→ **AIM OF THE TASK**: Exact reproduction of the listing is required. Pictures are not reproduced.

→ **ENTRIES PROVIDED**:
********
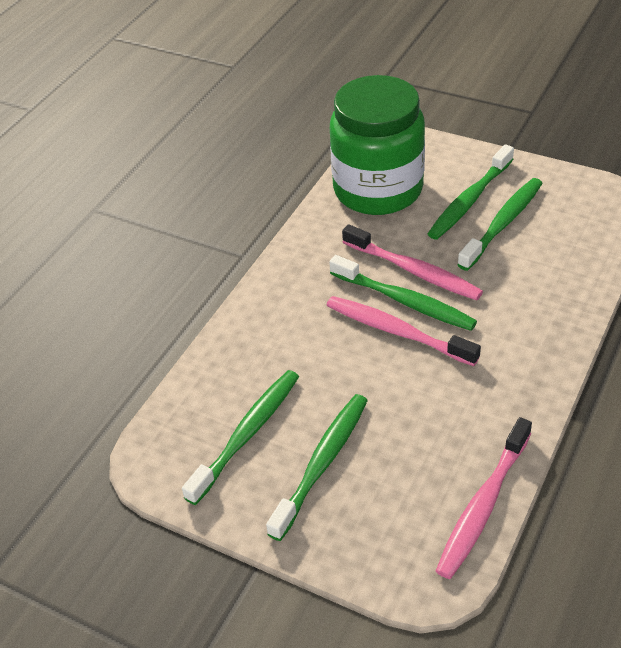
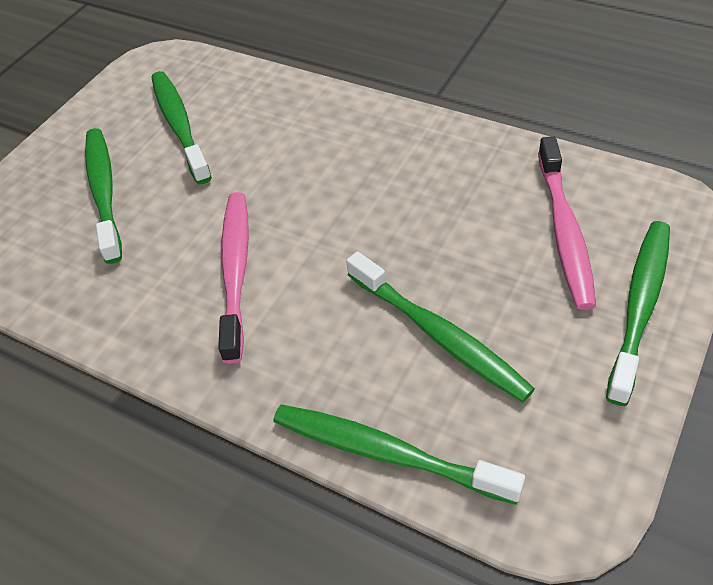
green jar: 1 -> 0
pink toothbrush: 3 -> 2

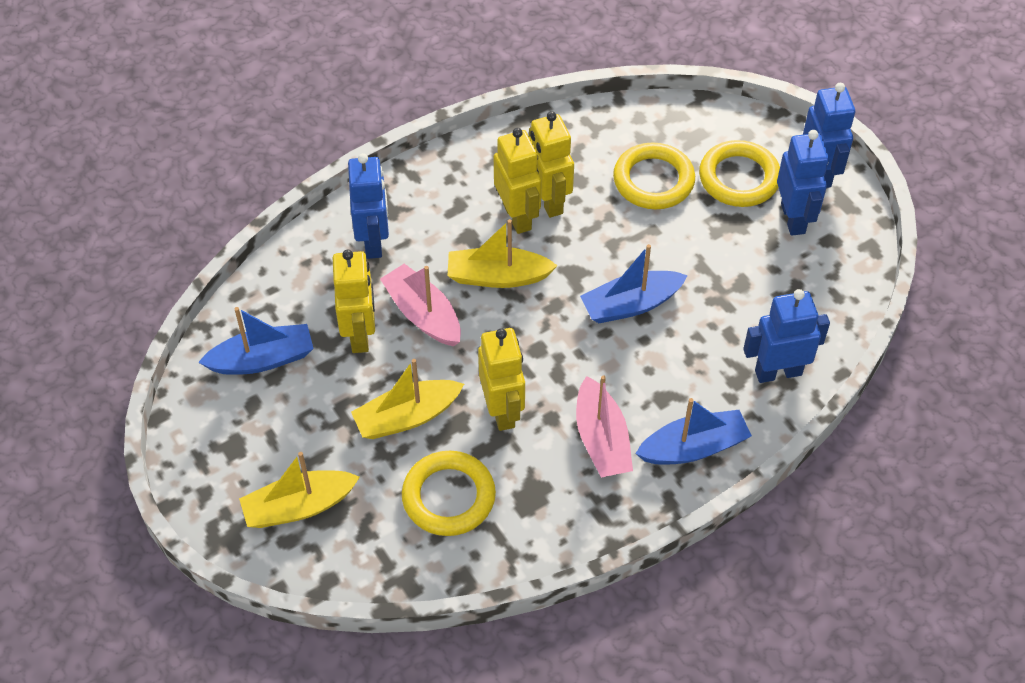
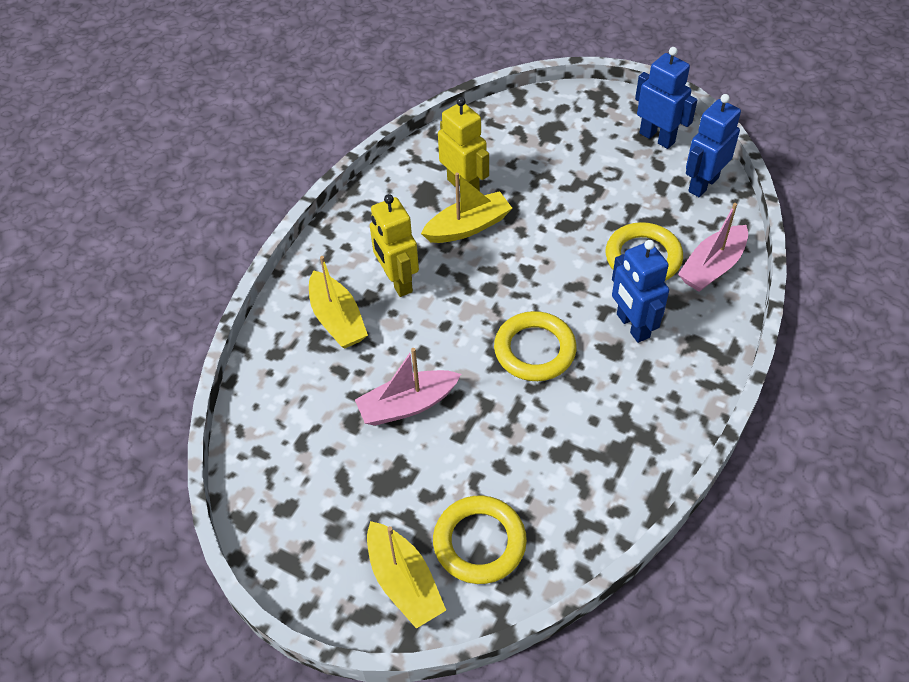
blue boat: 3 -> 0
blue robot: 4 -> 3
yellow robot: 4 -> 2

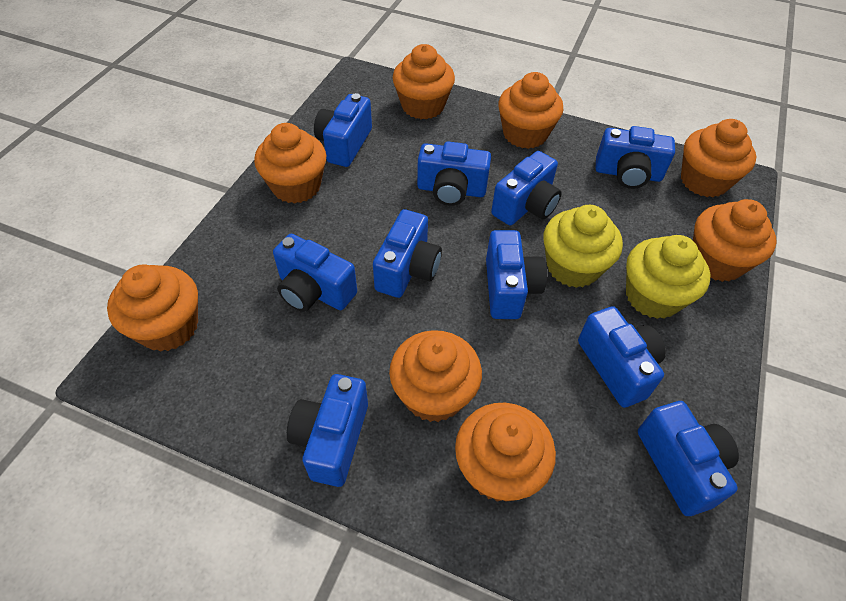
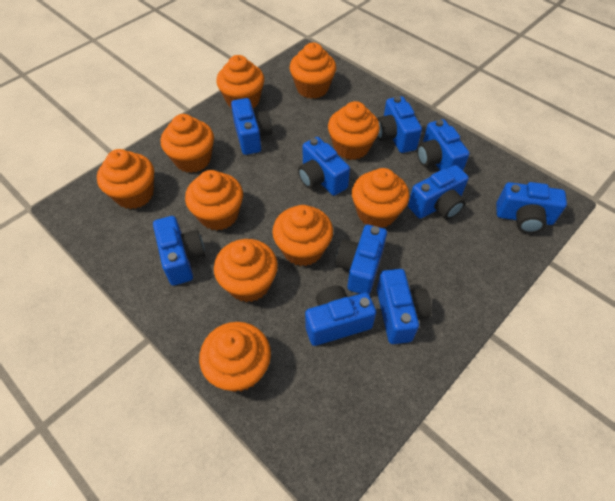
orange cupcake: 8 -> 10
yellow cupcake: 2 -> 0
********
→ **RESULT OF THE TASK**:
green jar: 1 -> 0
pink toothbrush: 3 -> 2

blue boat: 3 -> 0
blue robot: 4 -> 3
yellow robot: 4 -> 2

orange cupcake: 8 -> 10
yellow cupcake: 2 -> 0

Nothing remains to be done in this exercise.